+++ MATERIAL TO PROCESS +++

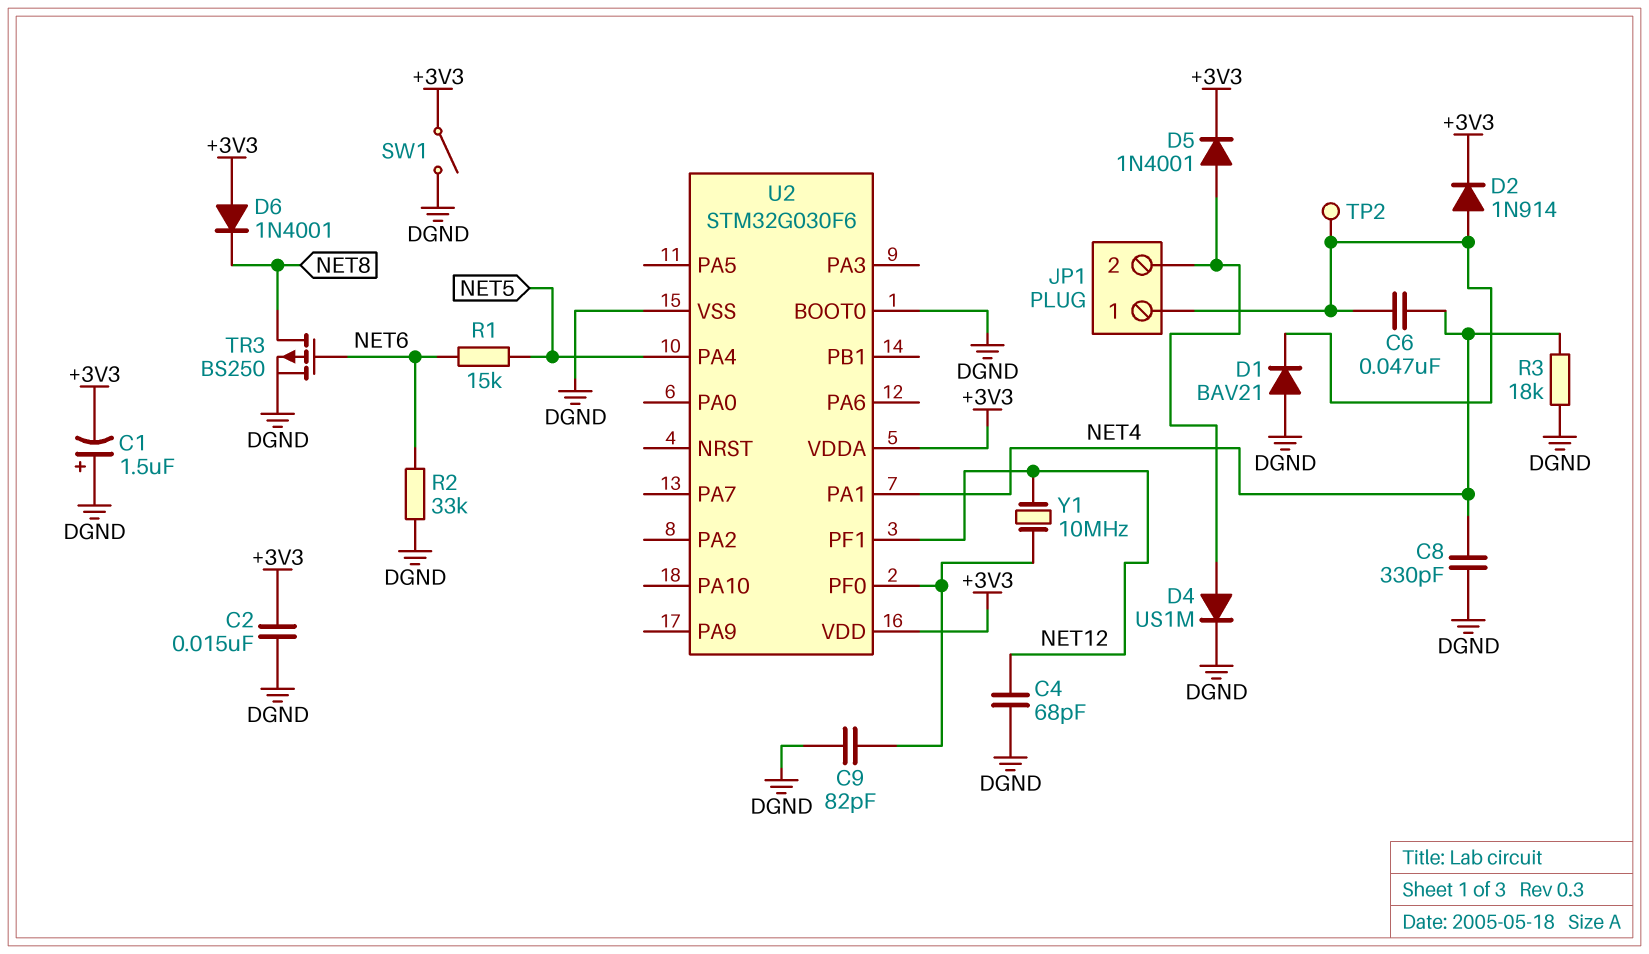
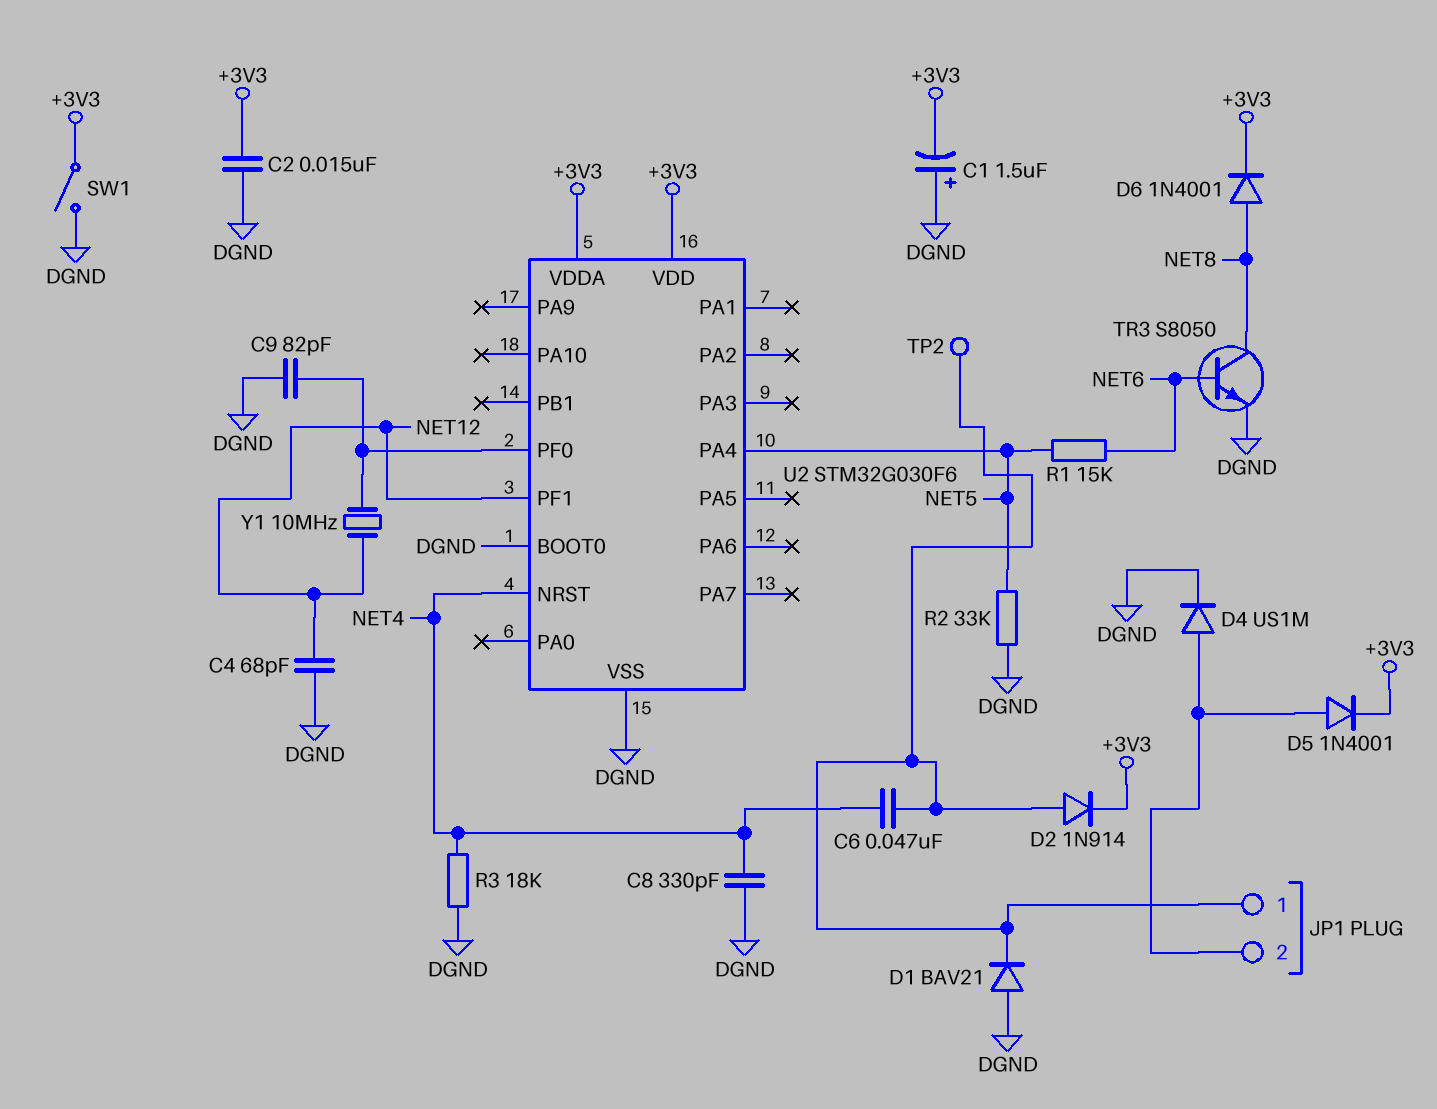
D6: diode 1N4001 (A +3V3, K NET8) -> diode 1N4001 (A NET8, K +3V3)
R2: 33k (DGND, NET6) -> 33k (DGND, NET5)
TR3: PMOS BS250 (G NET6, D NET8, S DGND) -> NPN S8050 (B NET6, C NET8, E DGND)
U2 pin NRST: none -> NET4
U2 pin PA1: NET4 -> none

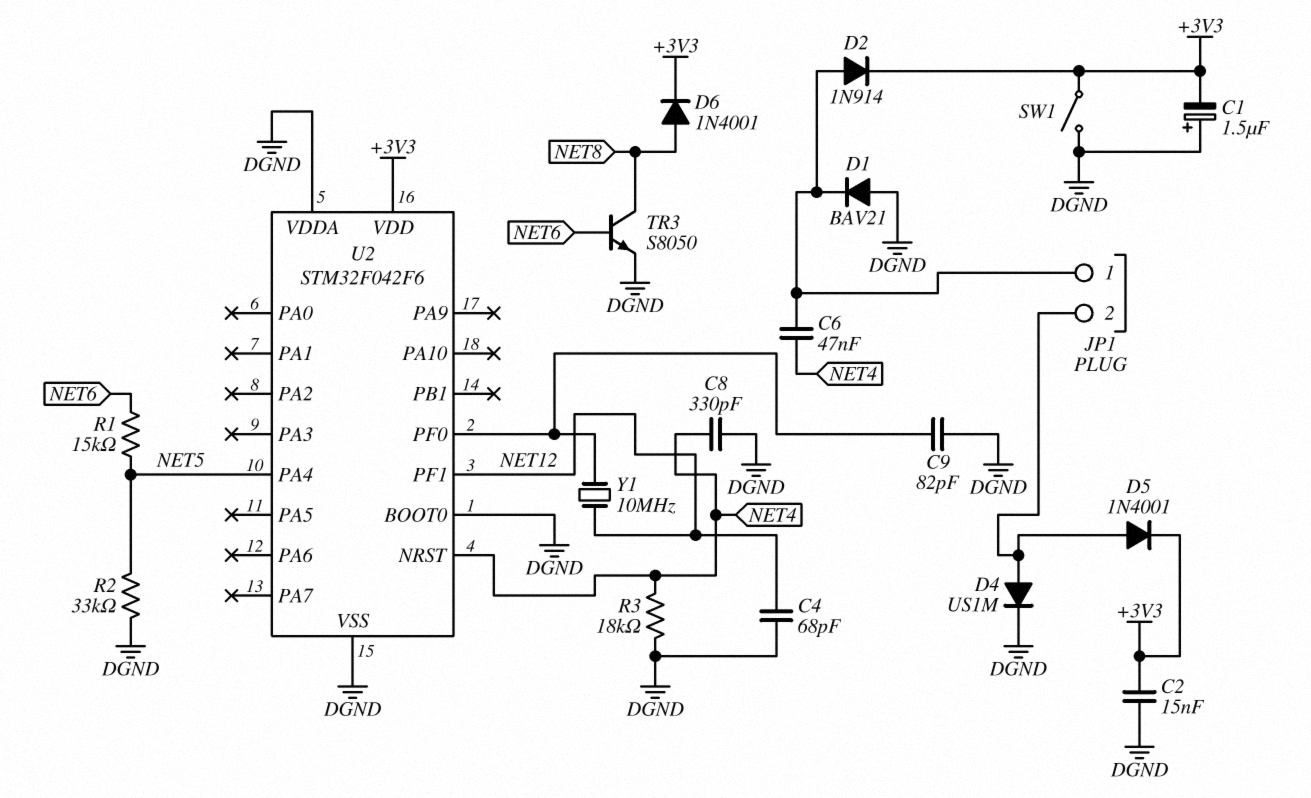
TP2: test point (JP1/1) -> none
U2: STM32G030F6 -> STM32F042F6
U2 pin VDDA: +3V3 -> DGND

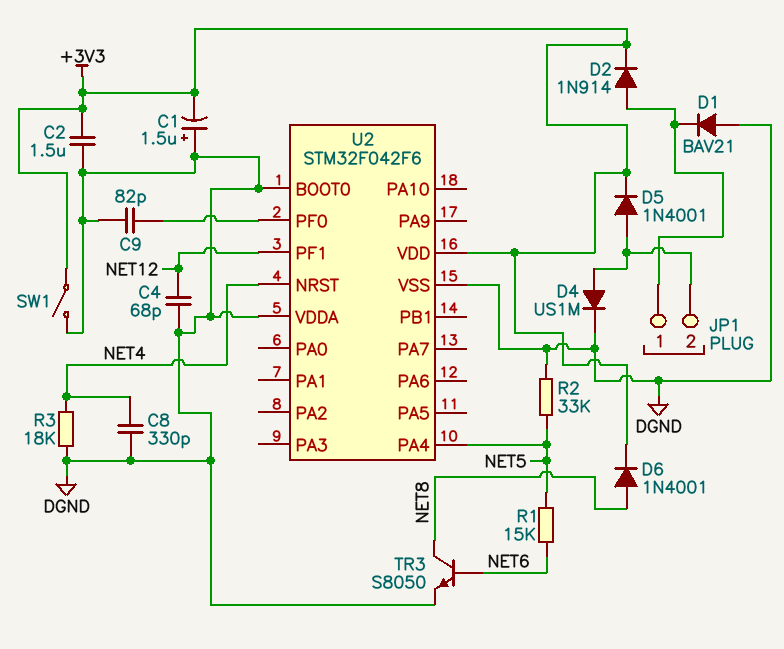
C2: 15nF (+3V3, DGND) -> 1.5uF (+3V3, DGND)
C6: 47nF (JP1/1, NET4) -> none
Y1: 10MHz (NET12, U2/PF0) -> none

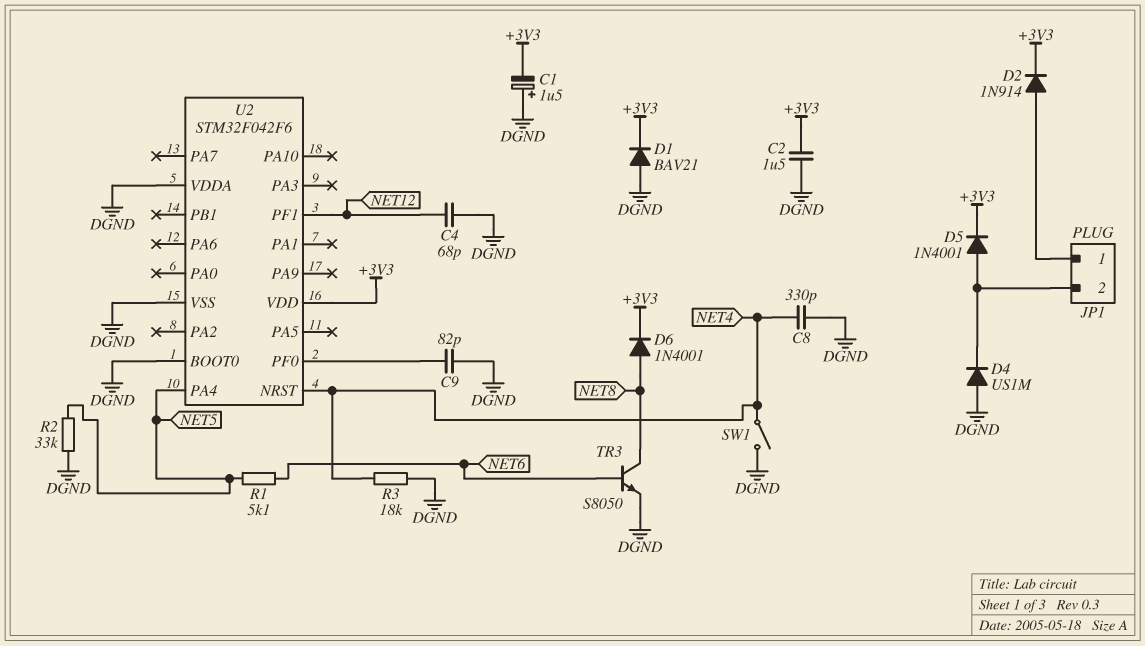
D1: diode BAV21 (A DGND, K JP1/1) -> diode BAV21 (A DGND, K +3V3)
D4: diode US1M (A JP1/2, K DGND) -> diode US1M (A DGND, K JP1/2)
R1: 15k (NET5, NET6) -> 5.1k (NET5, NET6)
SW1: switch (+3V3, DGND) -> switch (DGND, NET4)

+++
+++ MATERIAL TO PROCESS +++

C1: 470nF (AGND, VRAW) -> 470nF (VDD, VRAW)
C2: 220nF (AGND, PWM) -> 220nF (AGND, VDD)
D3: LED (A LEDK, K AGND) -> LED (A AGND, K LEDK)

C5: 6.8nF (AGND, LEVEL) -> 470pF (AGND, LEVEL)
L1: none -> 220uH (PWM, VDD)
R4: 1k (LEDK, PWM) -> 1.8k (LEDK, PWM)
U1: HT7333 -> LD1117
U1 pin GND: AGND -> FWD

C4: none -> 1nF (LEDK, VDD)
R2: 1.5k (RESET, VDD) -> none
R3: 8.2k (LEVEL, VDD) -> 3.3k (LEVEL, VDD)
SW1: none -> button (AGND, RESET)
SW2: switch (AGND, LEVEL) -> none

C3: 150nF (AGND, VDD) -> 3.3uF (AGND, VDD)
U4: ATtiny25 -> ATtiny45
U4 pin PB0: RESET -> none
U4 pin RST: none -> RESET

+++

Output exactly the lines of the material above from the one containing "U4: ATtiny25 -> ATtiny45" up to and including the one containing "U4 pin RST: none -> RESET".

▶ EXERCISE SOLUTION:
U4: ATtiny25 -> ATtiny45
U4 pin PB0: RESET -> none
U4 pin RST: none -> RESET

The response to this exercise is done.